(Exercise materials):
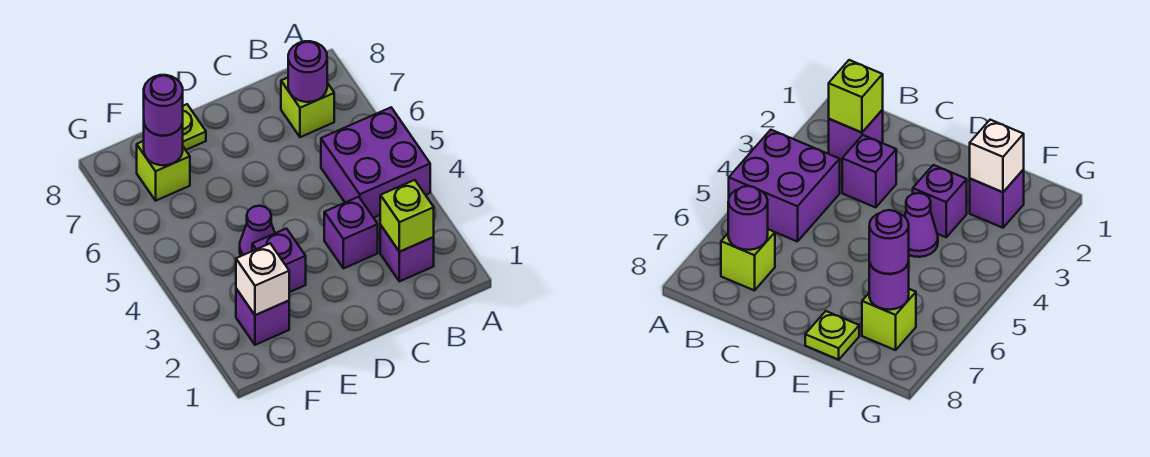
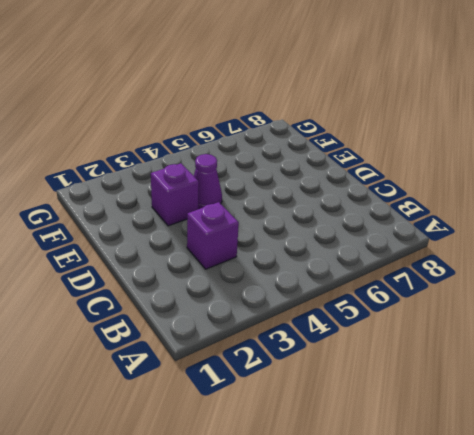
none -> purple brick A4:B5 level 1
none -> purple brick B2 level 1
none -> lime brick B7 level 1

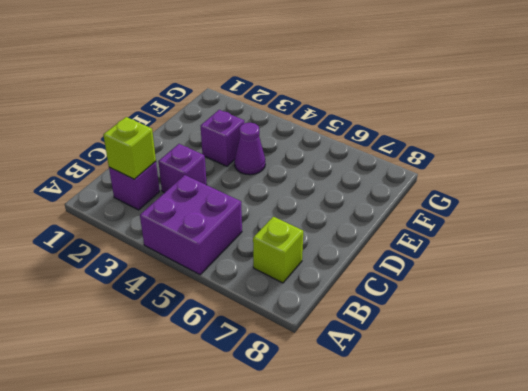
none -> lime plate E8 level 1
none -> purple brick F2 level 1
none -> lime brick F7 level 1

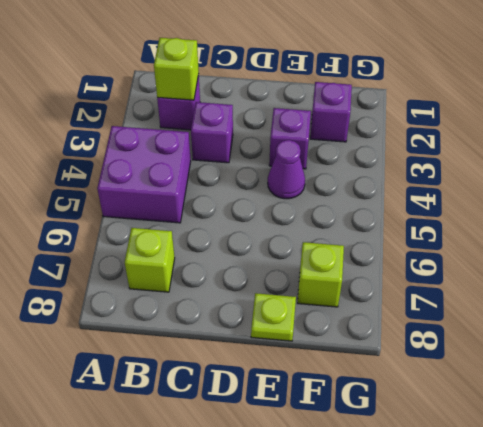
none -> purple round brick B7 level 2
none -> white brick F2 level 2
none -> purple round brick F7 level 2

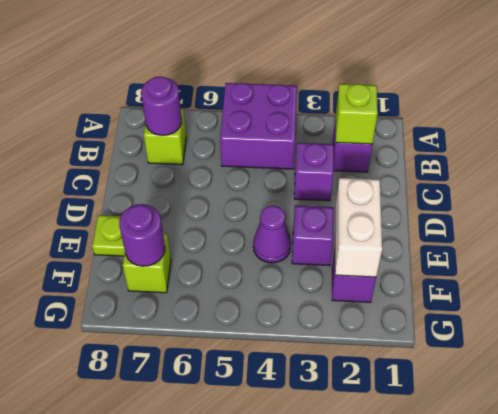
white brick E2:F2 level 2 -> white brick F2 level 2
none -> purple round brick F7 level 3

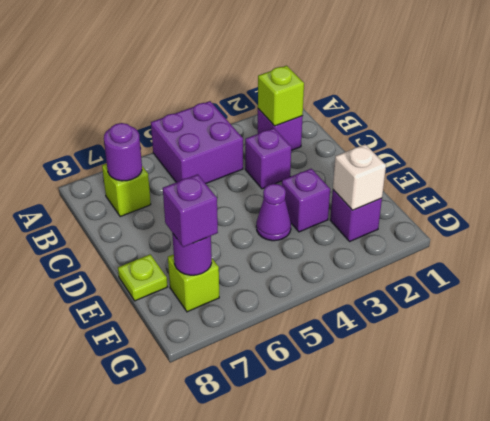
purple brick F7 level 3 -> purple round brick F7 level 3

(Exercise goal): Leave out the pictures, and write out exactly the lines from the line containing "white brick E2:F2" through the end of the records above.

(Output for this task):
white brick E2:F2 level 2 -> white brick F2 level 2
none -> purple round brick F7 level 3

purple brick F7 level 3 -> purple round brick F7 level 3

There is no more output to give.